Restate the listing below word for word; no picture is to be carried over.

- _Given data_
Segment Open
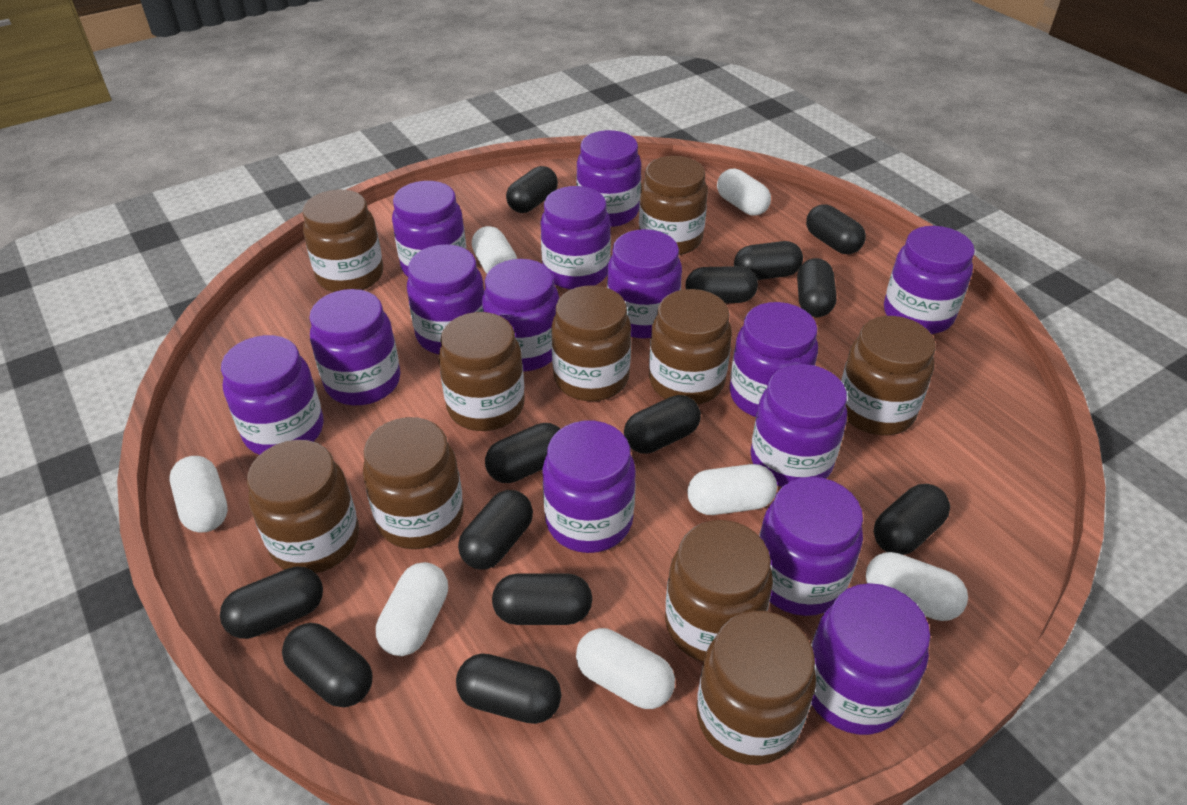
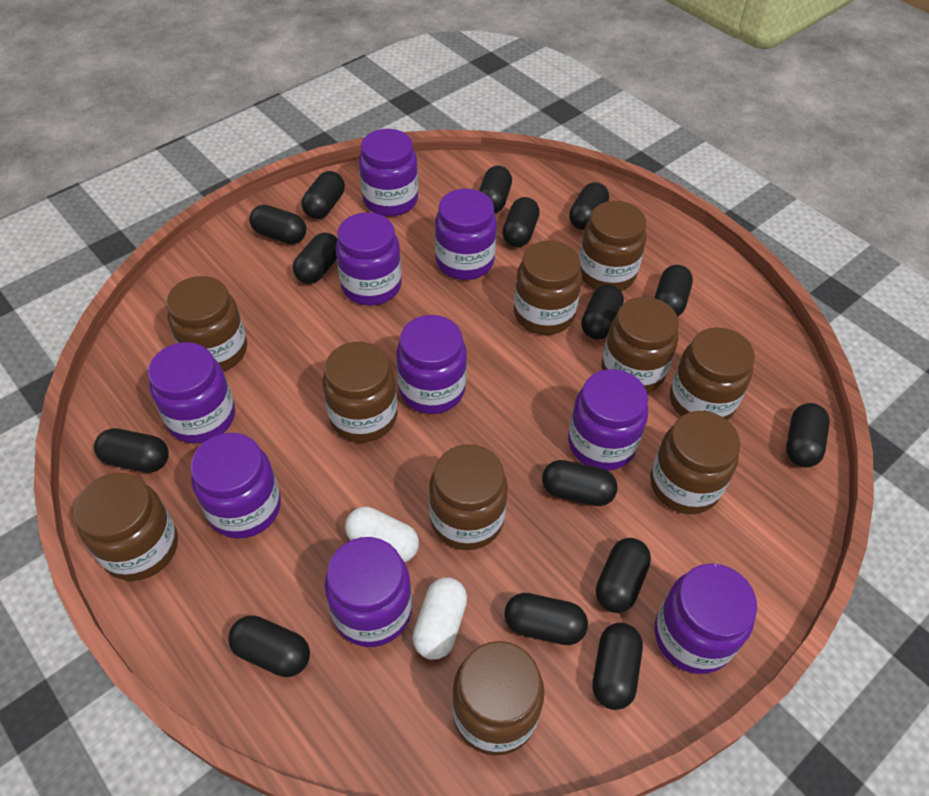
black capsule: 13 -> 15
purple jar: 14 -> 9
white capsule: 7 -> 2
Segment Closed
- _Response to this exercise_
black capsule: 13 -> 15
purple jar: 14 -> 9
white capsule: 7 -> 2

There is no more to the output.